● TASK STATEMENT:
Exactly as written, return all the data, leaving its pictures behind.

● DATA SECTION:
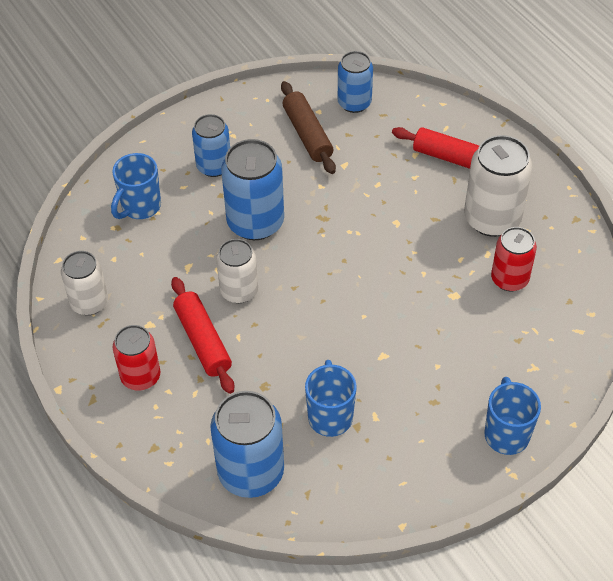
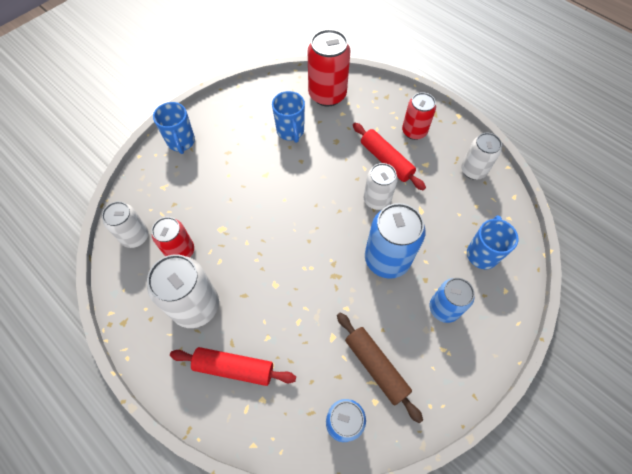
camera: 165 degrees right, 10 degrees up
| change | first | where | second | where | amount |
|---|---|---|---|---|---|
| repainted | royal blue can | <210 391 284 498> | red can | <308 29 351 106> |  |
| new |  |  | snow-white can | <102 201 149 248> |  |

● TASK OUTPUT:
camera: 165 degrees right, 10 degrees up
| change | first | where | second | where | amount |
|---|---|---|---|---|---|
| repainted | royal blue can | <210 391 284 498> | red can | <308 29 351 106> |  |
| new |  |  | snow-white can | <102 201 149 248> |  |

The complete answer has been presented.